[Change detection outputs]
·····
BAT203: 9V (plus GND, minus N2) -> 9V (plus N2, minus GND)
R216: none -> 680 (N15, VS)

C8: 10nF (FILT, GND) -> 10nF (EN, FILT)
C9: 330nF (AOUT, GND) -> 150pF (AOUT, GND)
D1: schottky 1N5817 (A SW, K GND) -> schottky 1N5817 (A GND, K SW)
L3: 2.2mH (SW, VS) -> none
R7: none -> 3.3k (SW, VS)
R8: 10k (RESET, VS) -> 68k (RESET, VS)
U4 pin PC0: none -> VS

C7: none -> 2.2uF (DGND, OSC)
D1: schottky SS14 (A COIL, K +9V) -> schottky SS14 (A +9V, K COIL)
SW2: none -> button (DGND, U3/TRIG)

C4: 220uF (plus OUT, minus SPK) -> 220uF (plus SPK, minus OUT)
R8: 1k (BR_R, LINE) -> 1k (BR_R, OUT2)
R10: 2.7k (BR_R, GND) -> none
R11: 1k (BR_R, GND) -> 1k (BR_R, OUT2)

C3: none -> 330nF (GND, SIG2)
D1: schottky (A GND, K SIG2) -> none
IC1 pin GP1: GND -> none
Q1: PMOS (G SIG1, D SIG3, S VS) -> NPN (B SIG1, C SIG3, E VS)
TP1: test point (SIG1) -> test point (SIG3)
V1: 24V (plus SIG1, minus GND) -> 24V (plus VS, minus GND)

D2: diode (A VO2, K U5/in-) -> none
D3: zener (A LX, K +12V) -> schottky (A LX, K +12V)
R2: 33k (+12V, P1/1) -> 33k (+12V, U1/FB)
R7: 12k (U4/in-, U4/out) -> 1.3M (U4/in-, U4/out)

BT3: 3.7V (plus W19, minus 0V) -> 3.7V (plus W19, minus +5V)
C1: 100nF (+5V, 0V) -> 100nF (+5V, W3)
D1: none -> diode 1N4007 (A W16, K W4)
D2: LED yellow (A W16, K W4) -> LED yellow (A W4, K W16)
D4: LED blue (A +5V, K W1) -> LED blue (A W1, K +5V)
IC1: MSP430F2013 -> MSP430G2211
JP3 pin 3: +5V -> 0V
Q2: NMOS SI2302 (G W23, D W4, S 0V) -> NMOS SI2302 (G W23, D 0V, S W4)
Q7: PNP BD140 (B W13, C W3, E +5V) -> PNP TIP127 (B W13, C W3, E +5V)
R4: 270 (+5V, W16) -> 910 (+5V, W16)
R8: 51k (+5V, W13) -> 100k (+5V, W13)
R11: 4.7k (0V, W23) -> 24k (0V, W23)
·····
Each entry above needs to be retyped exactly as it appears.

BAT203: 9V (plus GND, minus N2) -> 9V (plus N2, minus GND)
R216: none -> 680 (N15, VS)

C8: 10nF (FILT, GND) -> 10nF (EN, FILT)
C9: 330nF (AOUT, GND) -> 150pF (AOUT, GND)
D1: schottky 1N5817 (A SW, K GND) -> schottky 1N5817 (A GND, K SW)
L3: 2.2mH (SW, VS) -> none
R7: none -> 3.3k (SW, VS)
R8: 10k (RESET, VS) -> 68k (RESET, VS)
U4 pin PC0: none -> VS

C7: none -> 2.2uF (DGND, OSC)
D1: schottky SS14 (A COIL, K +9V) -> schottky SS14 (A +9V, K COIL)
SW2: none -> button (DGND, U3/TRIG)

C4: 220uF (plus OUT, minus SPK) -> 220uF (plus SPK, minus OUT)
R8: 1k (BR_R, LINE) -> 1k (BR_R, OUT2)
R10: 2.7k (BR_R, GND) -> none
R11: 1k (BR_R, GND) -> 1k (BR_R, OUT2)

C3: none -> 330nF (GND, SIG2)
D1: schottky (A GND, K SIG2) -> none
IC1 pin GP1: GND -> none
Q1: PMOS (G SIG1, D SIG3, S VS) -> NPN (B SIG1, C SIG3, E VS)
TP1: test point (SIG1) -> test point (SIG3)
V1: 24V (plus SIG1, minus GND) -> 24V (plus VS, minus GND)

D2: diode (A VO2, K U5/in-) -> none
D3: zener (A LX, K +12V) -> schottky (A LX, K +12V)
R2: 33k (+12V, P1/1) -> 33k (+12V, U1/FB)
R7: 12k (U4/in-, U4/out) -> 1.3M (U4/in-, U4/out)

BT3: 3.7V (plus W19, minus 0V) -> 3.7V (plus W19, minus +5V)
C1: 100nF (+5V, 0V) -> 100nF (+5V, W3)
D1: none -> diode 1N4007 (A W16, K W4)
D2: LED yellow (A W16, K W4) -> LED yellow (A W4, K W16)
D4: LED blue (A +5V, K W1) -> LED blue (A W1, K +5V)
IC1: MSP430F2013 -> MSP430G2211
JP3 pin 3: +5V -> 0V
Q2: NMOS SI2302 (G W23, D W4, S 0V) -> NMOS SI2302 (G W23, D 0V, S W4)
Q7: PNP BD140 (B W13, C W3, E +5V) -> PNP TIP127 (B W13, C W3, E +5V)
R4: 270 (+5V, W16) -> 910 (+5V, W16)
R8: 51k (+5V, W13) -> 100k (+5V, W13)
R11: 4.7k (0V, W23) -> 24k (0V, W23)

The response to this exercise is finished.